--- PROBLEM ---
The listing below must be repeated word for word, without its pictures.

--- MATERIAL FOR THE TASK ---
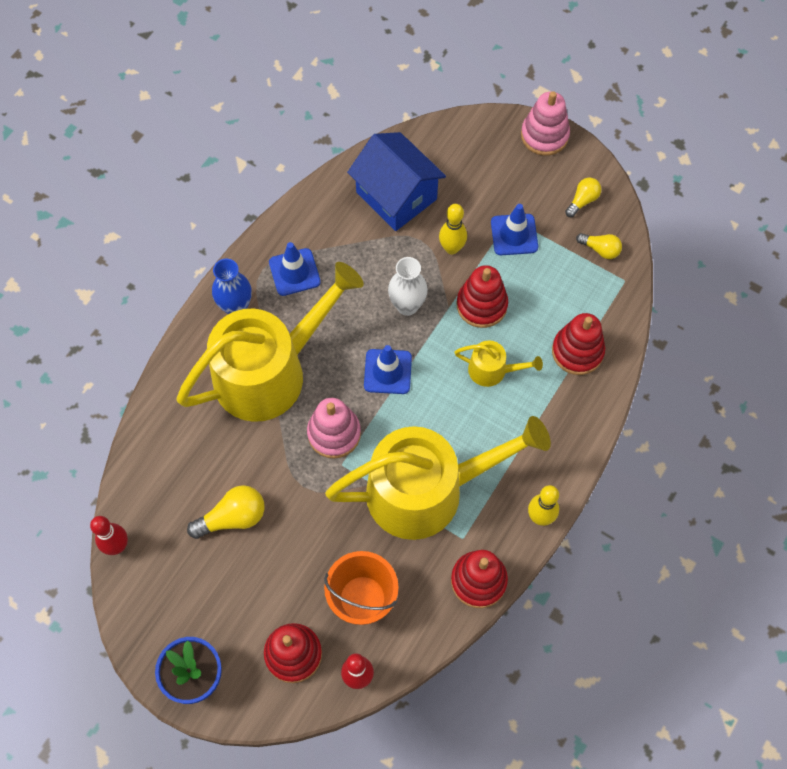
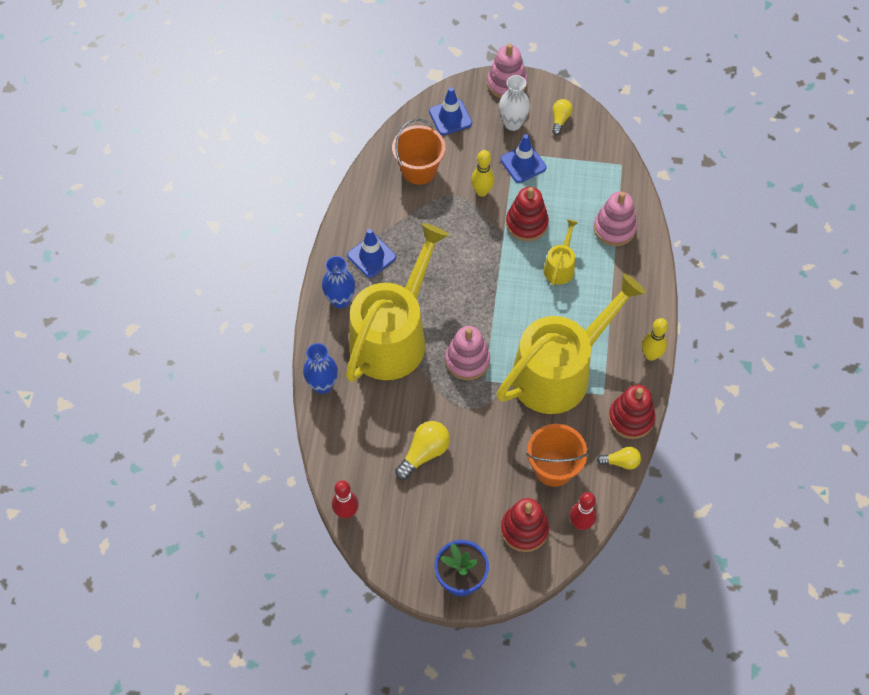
camera: 25 degrees left, 5 degrees down
(168, 393) = (322, 385): none -> blue vase
(387, 371) = (483, 299): blue traffic cone -> blue traffic cone (450, 117)
(396, 196) = (419, 170): blue house -> orange bucket
(407, 306) = (471, 246): white vase -> white vase (512, 123)
(492, 370) = (560, 267): yellow watering can -> yellow watering can turned 60 degrees counterclockwise
(577, 351) = (614, 228): red stacking toy -> pink stacking toy
(600, 249) = (592, 149): yellow light bulb -> yellow light bulb (621, 462)

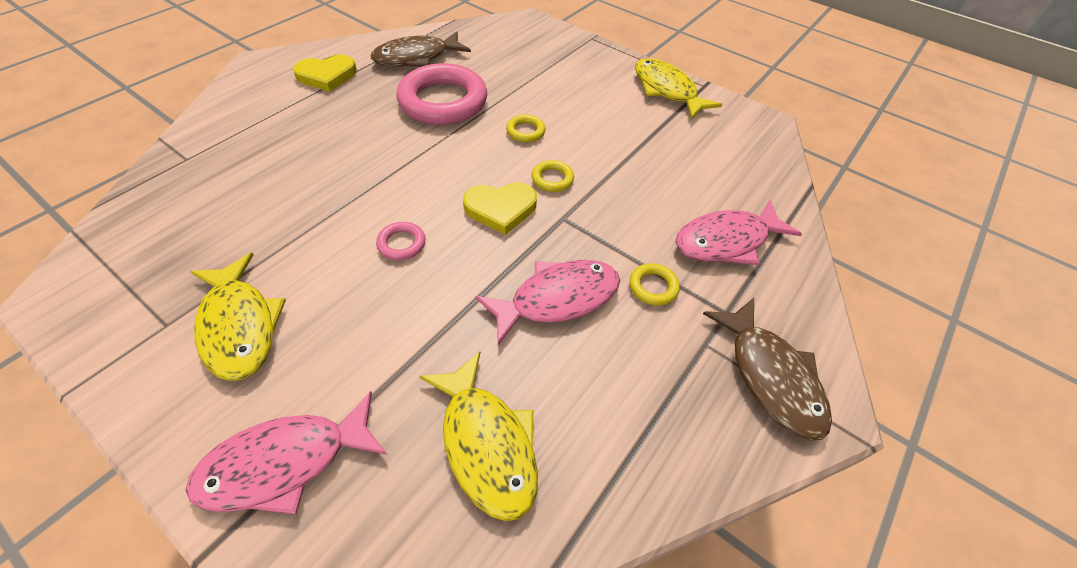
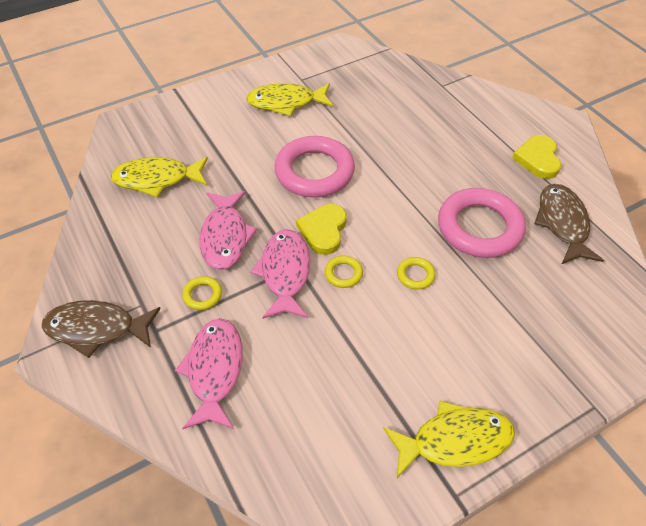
camera: 115 degrees right, 0 degrees up
(285, 462) = (197, 113): pink fish -> pink fish (285, 273)
(401, 244) = (314, 172): pink ring -> pink ring, size x2.38

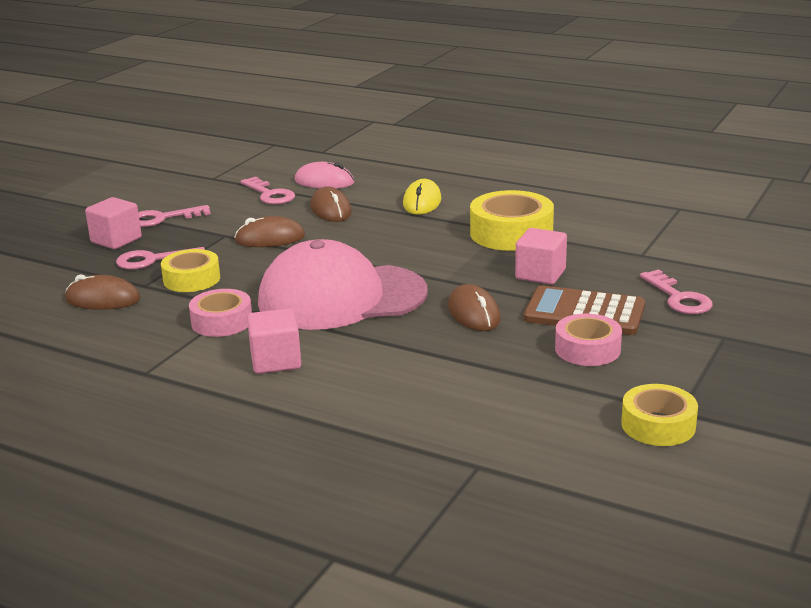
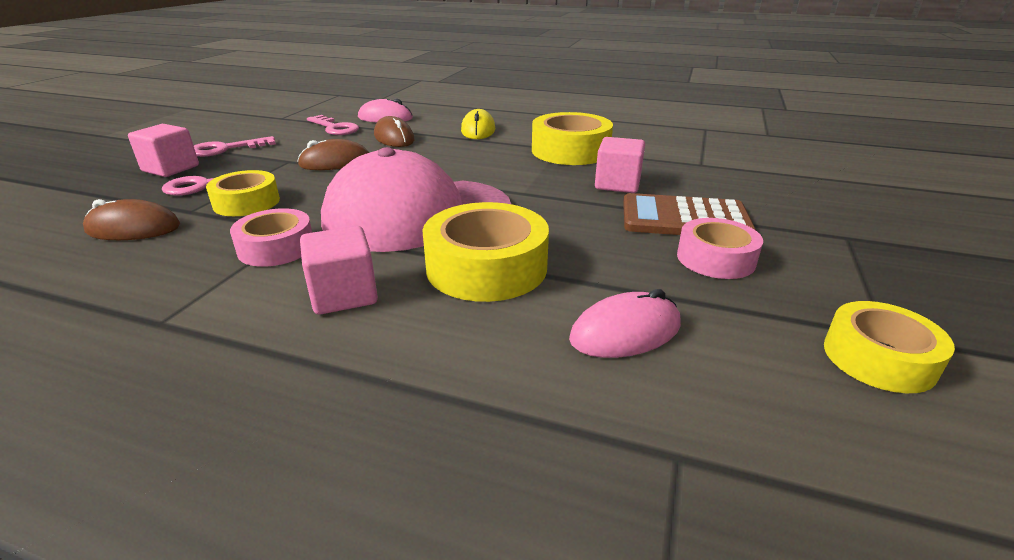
camera: 10 degrees left, 5 degrees up
(391, 346) = (486, 267): none -> yellow tape
(473, 313) = (568, 225): brown mouse -> none
(480, 398) = (625, 332): none -> pink mouse
(678, 298) = (767, 200): pink key -> none

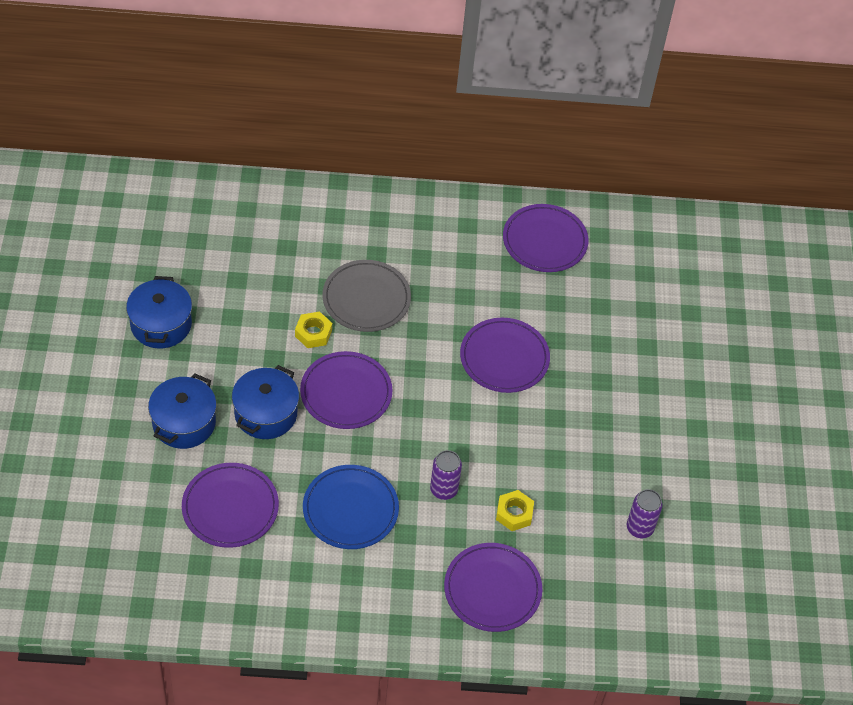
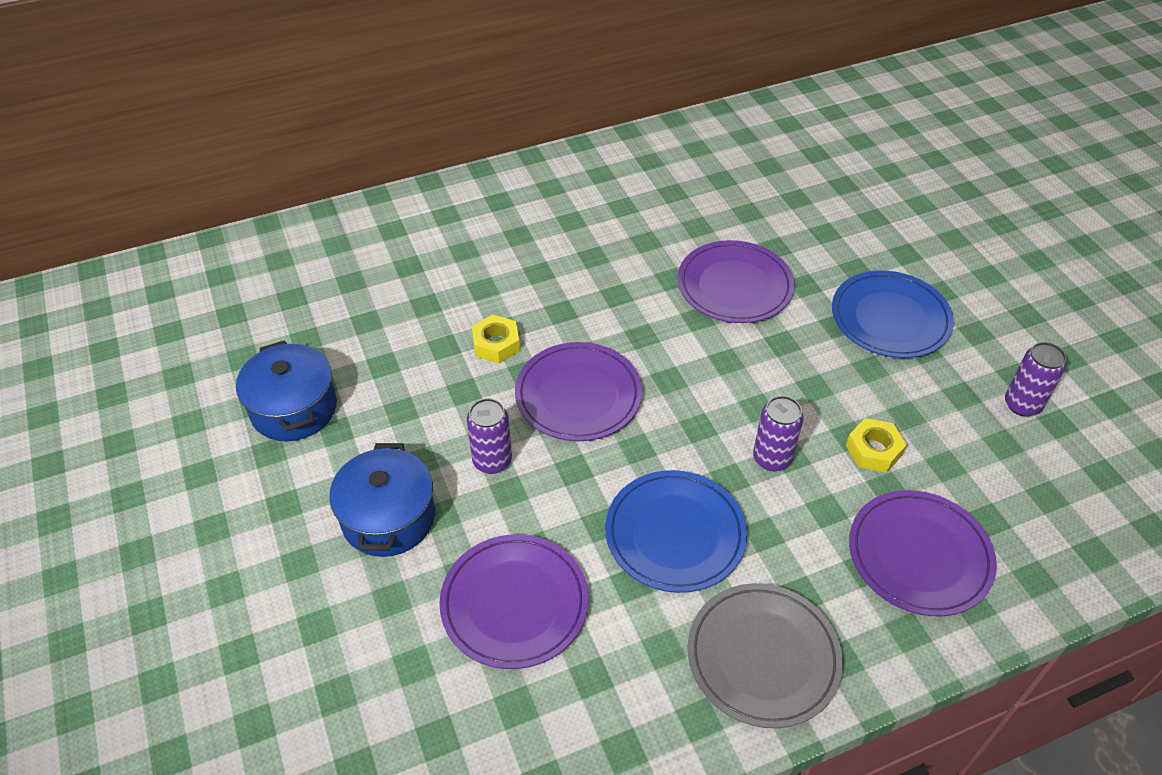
camera: 20 degrees left, 5 degrees down
(266, 414) = (492, 461): blue pot -> purple can
(366, 299) = (536, 284): grey plate -> grey plate (763, 657)
(544, 241) = (692, 160): purple plate -> none
(597, 429) = (890, 318): none -> blue plate

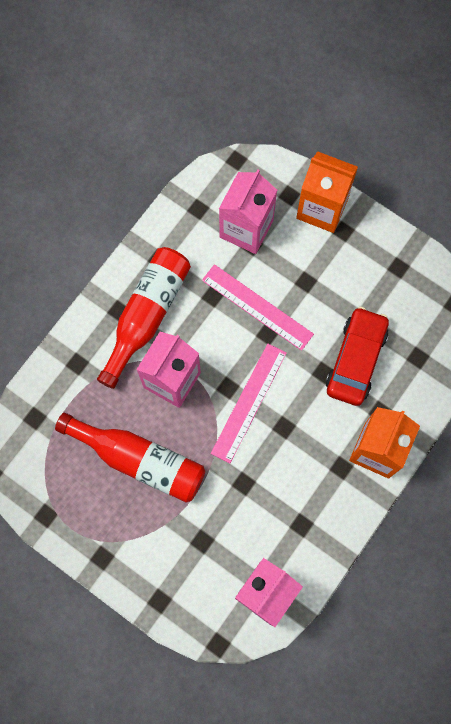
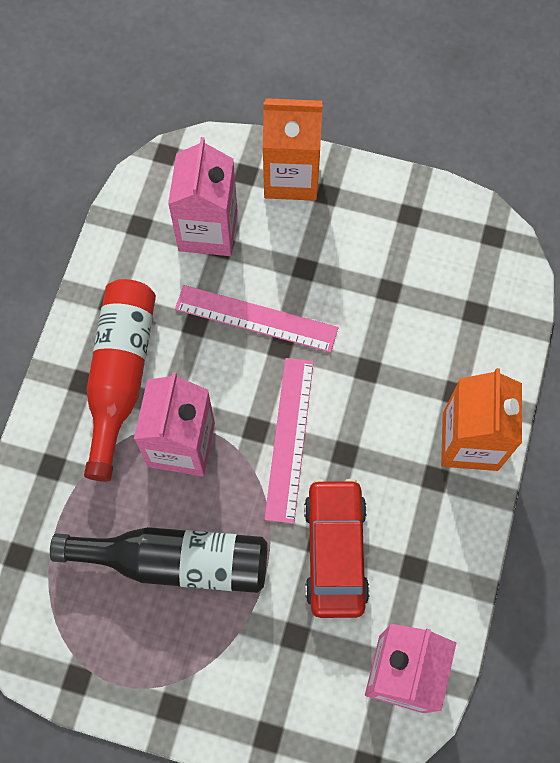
camera: 20 degrees left, 5 degrees down
(139, 460) = (176, 561): red bottle -> black bottle
(356, 360) = (401, 341): red car -> red car (335, 551)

--- SOLUTION ---
camera: 25 degrees left, 5 degrees down
(168, 393) = (322, 385): none -> blue vase
(387, 371) = (483, 299): blue traffic cone -> blue traffic cone (450, 117)
(396, 196) = (419, 170): blue house -> orange bucket
(407, 306) = (471, 246): white vase -> white vase (512, 123)
(492, 370) = (560, 267): yellow watering can -> yellow watering can turned 60 degrees counterclockwise
(577, 351) = (614, 228): red stacking toy -> pink stacking toy
(600, 249) = (592, 149): yellow light bulb -> yellow light bulb (621, 462)

camera: 115 degrees right, 0 degrees up
(285, 462) = (197, 113): pink fish -> pink fish (285, 273)
(401, 244) = (314, 172): pink ring -> pink ring, size x2.38

camera: 10 degrees left, 5 degrees up
(391, 346) = (486, 267): none -> yellow tape
(473, 313) = (568, 225): brown mouse -> none
(480, 398) = (625, 332): none -> pink mouse
(678, 298) = (767, 200): pink key -> none

camera: 20 degrees left, 5 degrees down
(266, 414) = (492, 461): blue pot -> purple can
(366, 299) = (536, 284): grey plate -> grey plate (763, 657)
(544, 241) = (692, 160): purple plate -> none
(597, 429) = (890, 318): none -> blue plate

camera: 20 degrees left, 5 degrees down
(139, 460) = (176, 561): red bottle -> black bottle
(356, 360) = (401, 341): red car -> red car (335, 551)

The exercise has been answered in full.